## Goal
Copy all of the rows below word for word, with no changes.

══ Material for the task ══

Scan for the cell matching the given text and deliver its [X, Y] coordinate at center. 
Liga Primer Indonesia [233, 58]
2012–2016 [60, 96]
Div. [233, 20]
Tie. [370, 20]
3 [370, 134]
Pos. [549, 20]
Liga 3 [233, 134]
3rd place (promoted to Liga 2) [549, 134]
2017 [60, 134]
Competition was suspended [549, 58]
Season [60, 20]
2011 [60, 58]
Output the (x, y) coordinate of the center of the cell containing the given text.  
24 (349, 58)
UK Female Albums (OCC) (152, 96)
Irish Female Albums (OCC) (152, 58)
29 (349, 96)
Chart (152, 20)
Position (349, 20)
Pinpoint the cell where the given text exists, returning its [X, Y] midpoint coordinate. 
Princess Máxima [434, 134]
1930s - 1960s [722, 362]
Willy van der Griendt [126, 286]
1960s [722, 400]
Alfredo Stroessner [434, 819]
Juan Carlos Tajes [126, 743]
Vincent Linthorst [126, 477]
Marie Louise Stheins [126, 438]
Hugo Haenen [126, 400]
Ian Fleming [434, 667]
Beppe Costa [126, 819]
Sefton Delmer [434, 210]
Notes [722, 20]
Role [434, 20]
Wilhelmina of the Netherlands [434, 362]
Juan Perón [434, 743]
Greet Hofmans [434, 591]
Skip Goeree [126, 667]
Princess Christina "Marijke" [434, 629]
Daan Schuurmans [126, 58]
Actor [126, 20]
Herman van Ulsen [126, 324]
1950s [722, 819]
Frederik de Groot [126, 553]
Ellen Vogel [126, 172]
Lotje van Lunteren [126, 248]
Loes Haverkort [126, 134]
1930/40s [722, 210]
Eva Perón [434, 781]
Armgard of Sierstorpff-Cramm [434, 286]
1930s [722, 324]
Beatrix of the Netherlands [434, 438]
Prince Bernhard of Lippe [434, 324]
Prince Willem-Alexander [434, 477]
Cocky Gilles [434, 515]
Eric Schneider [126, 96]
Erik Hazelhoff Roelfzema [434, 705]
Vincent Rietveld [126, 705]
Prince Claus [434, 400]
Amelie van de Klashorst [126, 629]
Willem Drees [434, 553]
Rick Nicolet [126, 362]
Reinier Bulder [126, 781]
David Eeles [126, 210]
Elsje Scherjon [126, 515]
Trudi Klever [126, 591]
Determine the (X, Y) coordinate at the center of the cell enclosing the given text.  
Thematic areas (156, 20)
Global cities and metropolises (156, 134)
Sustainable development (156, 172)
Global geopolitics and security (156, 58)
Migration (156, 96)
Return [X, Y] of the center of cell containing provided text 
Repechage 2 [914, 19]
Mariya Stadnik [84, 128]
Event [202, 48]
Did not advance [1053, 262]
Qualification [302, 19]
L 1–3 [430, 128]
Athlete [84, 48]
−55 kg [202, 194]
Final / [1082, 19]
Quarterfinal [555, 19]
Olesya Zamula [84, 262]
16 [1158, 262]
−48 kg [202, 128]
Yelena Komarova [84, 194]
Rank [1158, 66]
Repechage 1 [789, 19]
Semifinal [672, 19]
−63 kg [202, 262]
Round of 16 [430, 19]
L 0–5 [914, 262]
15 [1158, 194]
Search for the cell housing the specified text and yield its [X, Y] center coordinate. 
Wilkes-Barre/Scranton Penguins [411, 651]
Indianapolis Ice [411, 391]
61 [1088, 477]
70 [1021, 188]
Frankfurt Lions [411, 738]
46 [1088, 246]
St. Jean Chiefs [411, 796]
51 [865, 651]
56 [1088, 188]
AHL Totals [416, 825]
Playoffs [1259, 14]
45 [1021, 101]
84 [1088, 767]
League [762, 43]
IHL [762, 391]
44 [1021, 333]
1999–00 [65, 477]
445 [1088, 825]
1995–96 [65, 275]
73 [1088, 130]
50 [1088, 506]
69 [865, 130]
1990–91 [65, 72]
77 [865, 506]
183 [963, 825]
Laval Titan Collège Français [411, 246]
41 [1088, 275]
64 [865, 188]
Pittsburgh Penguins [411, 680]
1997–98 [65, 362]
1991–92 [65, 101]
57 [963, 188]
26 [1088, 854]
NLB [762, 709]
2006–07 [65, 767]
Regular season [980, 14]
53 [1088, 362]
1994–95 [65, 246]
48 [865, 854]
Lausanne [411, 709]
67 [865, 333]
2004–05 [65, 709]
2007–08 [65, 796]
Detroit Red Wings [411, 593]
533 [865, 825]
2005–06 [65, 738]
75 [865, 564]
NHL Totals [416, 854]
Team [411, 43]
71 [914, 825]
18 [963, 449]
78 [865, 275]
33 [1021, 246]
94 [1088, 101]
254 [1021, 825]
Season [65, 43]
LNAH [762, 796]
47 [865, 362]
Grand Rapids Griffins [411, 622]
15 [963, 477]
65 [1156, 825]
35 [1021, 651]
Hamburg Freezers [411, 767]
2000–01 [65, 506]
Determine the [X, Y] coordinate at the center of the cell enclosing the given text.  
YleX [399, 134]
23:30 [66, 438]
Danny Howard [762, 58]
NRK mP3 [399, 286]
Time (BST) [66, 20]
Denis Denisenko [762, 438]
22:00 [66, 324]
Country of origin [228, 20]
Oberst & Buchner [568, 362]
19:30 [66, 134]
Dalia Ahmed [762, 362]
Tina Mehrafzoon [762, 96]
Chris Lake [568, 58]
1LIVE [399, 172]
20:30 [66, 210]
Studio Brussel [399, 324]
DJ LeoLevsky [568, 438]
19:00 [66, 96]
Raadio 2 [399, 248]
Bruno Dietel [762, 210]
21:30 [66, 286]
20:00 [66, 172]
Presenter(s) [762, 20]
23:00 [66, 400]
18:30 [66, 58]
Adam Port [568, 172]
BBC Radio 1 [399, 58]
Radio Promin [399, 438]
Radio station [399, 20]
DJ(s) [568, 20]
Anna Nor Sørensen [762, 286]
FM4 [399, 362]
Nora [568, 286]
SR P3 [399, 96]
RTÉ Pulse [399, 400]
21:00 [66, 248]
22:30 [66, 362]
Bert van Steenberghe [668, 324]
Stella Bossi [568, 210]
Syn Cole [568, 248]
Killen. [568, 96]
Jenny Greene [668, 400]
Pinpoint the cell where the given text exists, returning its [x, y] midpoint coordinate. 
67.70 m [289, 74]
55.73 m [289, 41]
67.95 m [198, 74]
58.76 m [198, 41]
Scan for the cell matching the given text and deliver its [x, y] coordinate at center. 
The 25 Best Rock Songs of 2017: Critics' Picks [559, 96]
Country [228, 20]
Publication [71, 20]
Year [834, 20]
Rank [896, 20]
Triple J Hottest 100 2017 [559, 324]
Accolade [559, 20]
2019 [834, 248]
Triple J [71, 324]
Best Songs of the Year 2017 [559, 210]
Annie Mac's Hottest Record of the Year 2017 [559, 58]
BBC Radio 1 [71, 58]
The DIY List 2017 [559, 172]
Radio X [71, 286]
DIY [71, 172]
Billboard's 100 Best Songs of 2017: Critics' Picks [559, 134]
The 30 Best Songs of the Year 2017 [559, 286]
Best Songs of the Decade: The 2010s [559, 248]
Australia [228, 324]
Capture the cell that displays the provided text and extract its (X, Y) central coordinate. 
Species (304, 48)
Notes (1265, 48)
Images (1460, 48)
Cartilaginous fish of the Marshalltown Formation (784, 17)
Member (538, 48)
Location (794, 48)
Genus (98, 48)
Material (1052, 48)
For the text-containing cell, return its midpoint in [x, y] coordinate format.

═══

## Task answer
Scan for the cell matching the given text and deliver its [X, Y] coordinate at center. 
Liga Primer Indonesia [233, 58]
2012–2016 [60, 96]
Div. [233, 20]
Tie. [370, 20]
3 [370, 134]
Pos. [549, 20]
Liga 3 [233, 134]
3rd place (promoted to Liga 2) [549, 134]
2017 [60, 134]
Competition was suspended [549, 58]
Season [60, 20]
2011 [60, 58]
Output the (x, y) coordinate of the center of the cell containing the given text.  
24 (349, 58)
UK Female Albums (OCC) (152, 96)
Irish Female Albums (OCC) (152, 58)
29 (349, 96)
Chart (152, 20)
Position (349, 20)
Pinpoint the cell where the given text exists, returning its [X, Y] midpoint coordinate. 
Princess Máxima [434, 134]
1930s - 1960s [722, 362]
Willy van der Griendt [126, 286]
1960s [722, 400]
Alfredo Stroessner [434, 819]
Juan Carlos Tajes [126, 743]
Vincent Linthorst [126, 477]
Marie Louise Stheins [126, 438]
Hugo Haenen [126, 400]
Ian Fleming [434, 667]
Beppe Costa [126, 819]
Sefton Delmer [434, 210]
Notes [722, 20]
Role [434, 20]
Wilhelmina of the Netherlands [434, 362]
Juan Perón [434, 743]
Greet Hofmans [434, 591]
Skip Goeree [126, 667]
Princess Christina "Marijke" [434, 629]
Daan Schuurmans [126, 58]
Actor [126, 20]
Herman van Ulsen [126, 324]
1950s [722, 819]
Frederik de Groot [126, 553]
Ellen Vogel [126, 172]
Lotje van Lunteren [126, 248]
Loes Haverkort [126, 134]
1930/40s [722, 210]
Eva Perón [434, 781]
Armgard of Sierstorpff-Cramm [434, 286]
1930s [722, 324]
Beatrix of the Netherlands [434, 438]
Prince Bernhard of Lippe [434, 324]
Prince Willem-Alexander [434, 477]
Cocky Gilles [434, 515]
Eric Schneider [126, 96]
Erik Hazelhoff Roelfzema [434, 705]
Vincent Rietveld [126, 705]
Prince Claus [434, 400]
Amelie van de Klashorst [126, 629]
Willem Drees [434, 553]
Rick Nicolet [126, 362]
Reinier Bulder [126, 781]
David Eeles [126, 210]
Elsje Scherjon [126, 515]
Trudi Klever [126, 591]
Determine the (X, Y) coordinate at the center of the cell enclosing the given text.  
Thematic areas (156, 20)
Global cities and metropolises (156, 134)
Sustainable development (156, 172)
Global geopolitics and security (156, 58)
Migration (156, 96)
Return [X, Y] of the center of cell containing provided text 
Repechage 2 [914, 19]
Mariya Stadnik [84, 128]
Event [202, 48]
Did not advance [1053, 262]
Qualification [302, 19]
L 1–3 [430, 128]
Athlete [84, 48]
−55 kg [202, 194]
Final / [1082, 19]
Quarterfinal [555, 19]
Olesya Zamula [84, 262]
16 [1158, 262]
−48 kg [202, 128]
Yelena Komarova [84, 194]
Rank [1158, 66]
Repechage 1 [789, 19]
Semifinal [672, 19]
−63 kg [202, 262]
Round of 16 [430, 19]
L 0–5 [914, 262]
15 [1158, 194]
Search for the cell housing the specified text and yield its [X, Y] center coordinate. 
Wilkes-Barre/Scranton Penguins [411, 651]
Indianapolis Ice [411, 391]
61 [1088, 477]
70 [1021, 188]
Frankfurt Lions [411, 738]
46 [1088, 246]
St. Jean Chiefs [411, 796]
51 [865, 651]
56 [1088, 188]
AHL Totals [416, 825]
Playoffs [1259, 14]
45 [1021, 101]
84 [1088, 767]
League [762, 43]
IHL [762, 391]
44 [1021, 333]
1999–00 [65, 477]
445 [1088, 825]
1995–96 [65, 275]
73 [1088, 130]
50 [1088, 506]
69 [865, 130]
1990–91 [65, 72]
77 [865, 506]
183 [963, 825]
Laval Titan Collège Français [411, 246]
41 [1088, 275]
64 [865, 188]
Pittsburgh Penguins [411, 680]
1997–98 [65, 362]
1991–92 [65, 101]
57 [963, 188]
26 [1088, 854]
NLB [762, 709]
2006–07 [65, 767]
Regular season [980, 14]
53 [1088, 362]
1994–95 [65, 246]
48 [865, 854]
Lausanne [411, 709]
67 [865, 333]
2004–05 [65, 709]
2007–08 [65, 796]
Detroit Red Wings [411, 593]
533 [865, 825]
2005–06 [65, 738]
75 [865, 564]
NHL Totals [416, 854]
Team [411, 43]
71 [914, 825]
18 [963, 449]
78 [865, 275]
33 [1021, 246]
94 [1088, 101]
254 [1021, 825]
Season [65, 43]
LNAH [762, 796]
47 [865, 362]
Grand Rapids Griffins [411, 622]
15 [963, 477]
65 [1156, 825]
35 [1021, 651]
Hamburg Freezers [411, 767]
2000–01 [65, 506]
Determine the [X, Y] coordinate at the center of the cell enclosing the given text.  
YleX [399, 134]
23:30 [66, 438]
Danny Howard [762, 58]
NRK mP3 [399, 286]
Time (BST) [66, 20]
Denis Denisenko [762, 438]
22:00 [66, 324]
Country of origin [228, 20]
Oberst & Buchner [568, 362]
19:30 [66, 134]
Dalia Ahmed [762, 362]
Tina Mehrafzoon [762, 96]
Chris Lake [568, 58]
1LIVE [399, 172]
20:30 [66, 210]
Studio Brussel [399, 324]
DJ LeoLevsky [568, 438]
19:00 [66, 96]
Raadio 2 [399, 248]
Bruno Dietel [762, 210]
21:30 [66, 286]
20:00 [66, 172]
Presenter(s) [762, 20]
23:00 [66, 400]
18:30 [66, 58]
Adam Port [568, 172]
BBC Radio 1 [399, 58]
Radio Promin [399, 438]
Radio station [399, 20]
DJ(s) [568, 20]
Anna Nor Sørensen [762, 286]
FM4 [399, 362]
Nora [568, 286]
SR P3 [399, 96]
RTÉ Pulse [399, 400]
21:00 [66, 248]
22:30 [66, 362]
Bert van Steenberghe [668, 324]
Stella Bossi [568, 210]
Syn Cole [568, 248]
Killen. [568, 96]
Jenny Greene [668, 400]
Pinpoint the cell where the given text exists, returning its [x, y] midpoint coordinate. 
67.70 m [289, 74]
55.73 m [289, 41]
67.95 m [198, 74]
58.76 m [198, 41]
Scan for the cell matching the given text and deliver its [x, y] coordinate at center. 
The 25 Best Rock Songs of 2017: Critics' Picks [559, 96]
Country [228, 20]
Publication [71, 20]
Year [834, 20]
Rank [896, 20]
Triple J Hottest 100 2017 [559, 324]
Accolade [559, 20]
2019 [834, 248]
Triple J [71, 324]
Best Songs of the Year 2017 [559, 210]
Annie Mac's Hottest Record of the Year 2017 [559, 58]
BBC Radio 1 [71, 58]
The DIY List 2017 [559, 172]
Radio X [71, 286]
DIY [71, 172]
Billboard's 100 Best Songs of 2017: Critics' Picks [559, 134]
The 30 Best Songs of the Year 2017 [559, 286]
Best Songs of the Decade: The 2010s [559, 248]
Australia [228, 324]
Capture the cell that displays the provided text and extract its (X, Y) central coordinate. 
Species (304, 48)
Notes (1265, 48)
Images (1460, 48)
Cartilaginous fish of the Marshalltown Formation (784, 17)
Member (538, 48)
Location (794, 48)
Genus (98, 48)
Material (1052, 48)
For the text-containing cell, return its midpoint in [x, y] coordinate format.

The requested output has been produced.